### Task statement
Return all of the data exactly, omitting any images.

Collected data
[Start of Attachment]

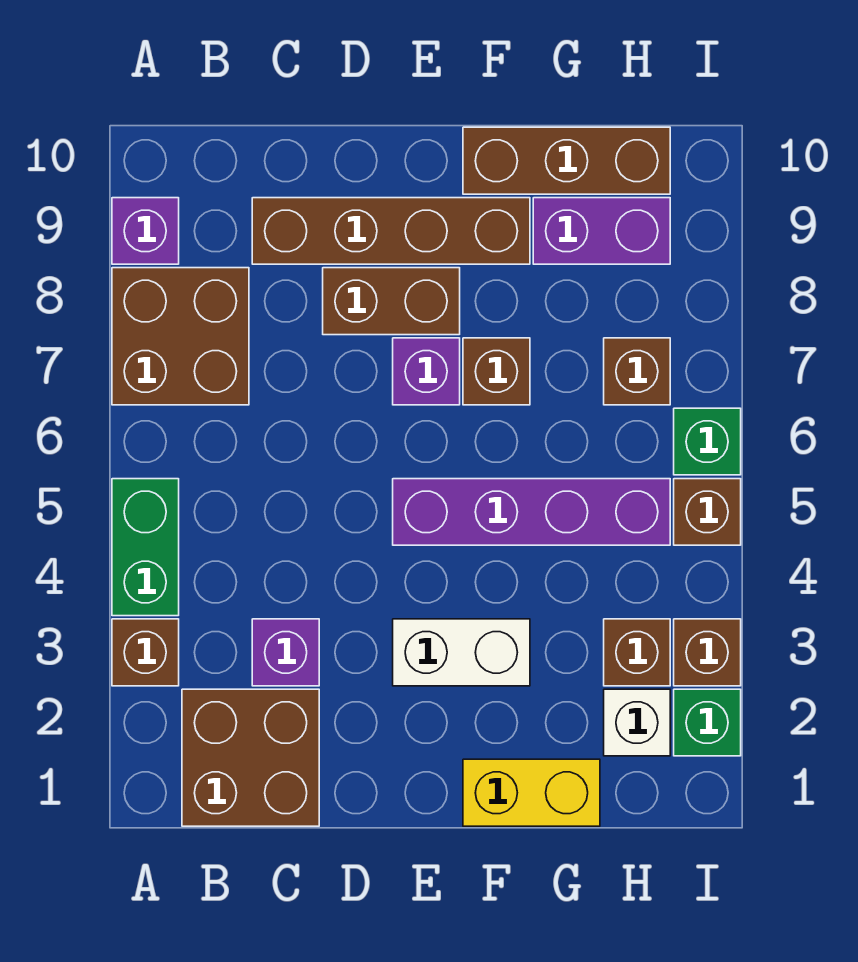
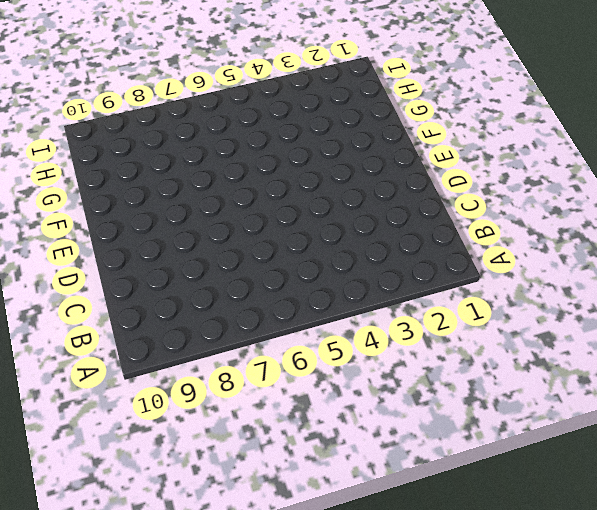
none -> brown 1x1 brick [112,619,179,686]
none -> green 1x2 brick [112,479,179,616]
none -> brown 2x2 brick [112,268,249,405]

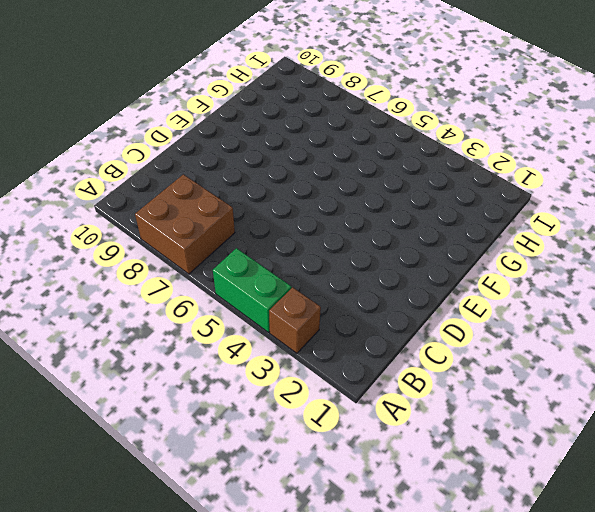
none -> purple 1x1 brick [112,198,179,264]
none -> brown 2x2 brick [182,689,319,826]
none -> purple 1x1 brick [252,619,319,686]

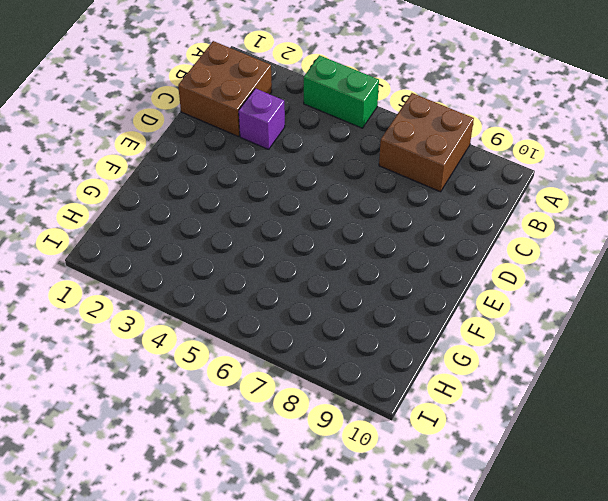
none -> brown 1x1 brick [112,619,179,686]
none -> purple 1x1 brick [112,198,179,264]
none -> brown 1x4 brick [252,198,530,264]

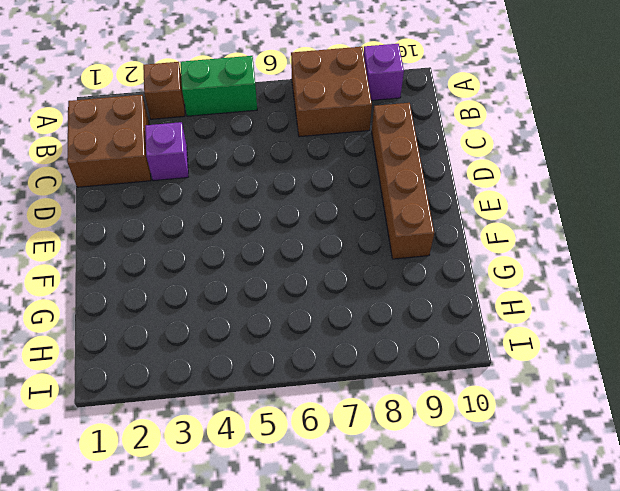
none -> brown 1x2 brick [323,268,460,335]
none -> white 1x2 brick [393,619,530,686]
none -> purple 1x4 brick [393,479,670,545]

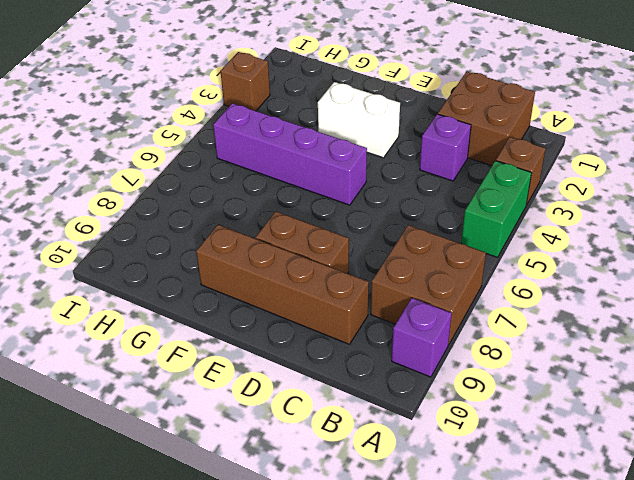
none -> purple 1x1 brick [393,338,460,405]
none -> yellow 1x2 brick [463,759,600,826]
none -> brown 1x1 brick [463,338,530,405]

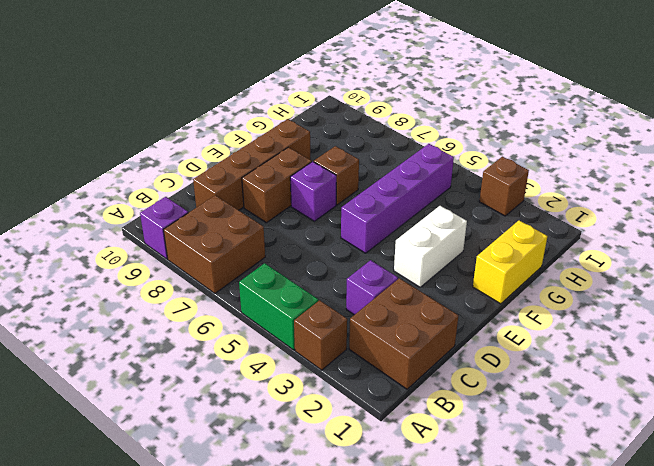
none -> brown 1x3 brick [463,127,670,194]
none -> purple 1x2 brick [533,198,670,264]
none -> white 1x1 brick [604,689,670,756]

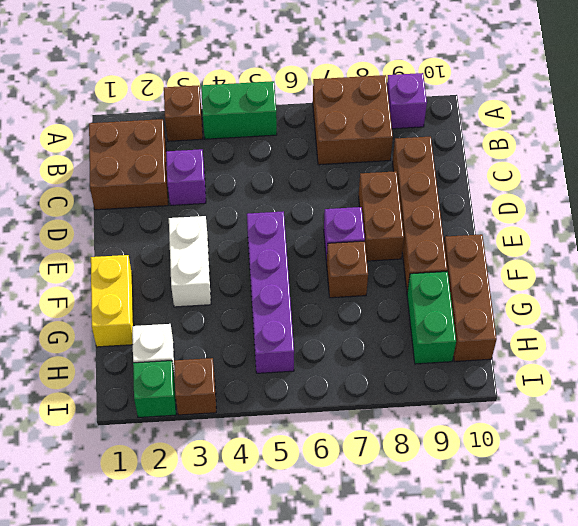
green 1x2 brick [407,271,456,364] -> purple 1x2 brick [533,198,670,264]
none -> brown 1x1 brick [604,619,670,686]
none -> brown 1x1 brick [604,338,670,405]
none -> brown 1x1 brick [674,479,741,545]

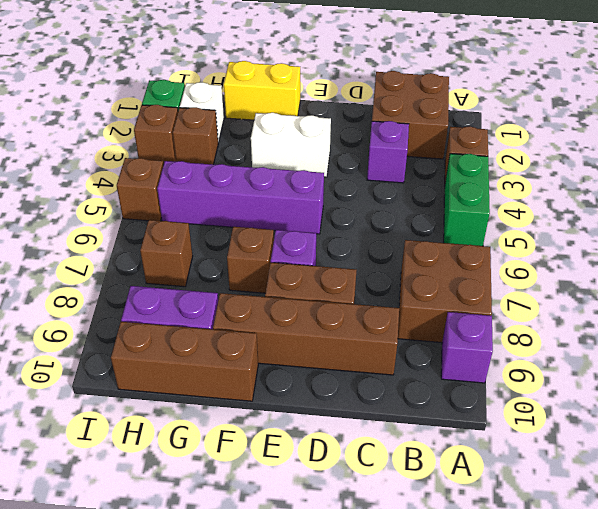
none -> green 1x1 brick [674,408,741,475]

[End of Attachment]

### Reply to the task
none -> brown 1x1 brick [112,619,179,686]
none -> green 1x2 brick [112,479,179,616]
none -> brown 2x2 brick [112,268,249,405]

none -> purple 1x1 brick [112,198,179,264]
none -> brown 2x2 brick [182,689,319,826]
none -> purple 1x1 brick [252,619,319,686]

none -> brown 1x1 brick [112,619,179,686]
none -> purple 1x1 brick [112,198,179,264]
none -> brown 1x4 brick [252,198,530,264]

none -> brown 1x2 brick [323,268,460,335]
none -> white 1x2 brick [393,619,530,686]
none -> purple 1x4 brick [393,479,670,545]

none -> purple 1x1 brick [393,338,460,405]
none -> yellow 1x2 brick [463,759,600,826]
none -> brown 1x1 brick [463,338,530,405]

none -> brown 1x3 brick [463,127,670,194]
none -> purple 1x2 brick [533,198,670,264]
none -> white 1x1 brick [604,689,670,756]

green 1x2 brick [407,271,456,364] -> purple 1x2 brick [533,198,670,264]
none -> brown 1x1 brick [604,619,670,686]
none -> brown 1x1 brick [604,338,670,405]
none -> brown 1x1 brick [674,479,741,545]

none -> green 1x1 brick [674,408,741,475]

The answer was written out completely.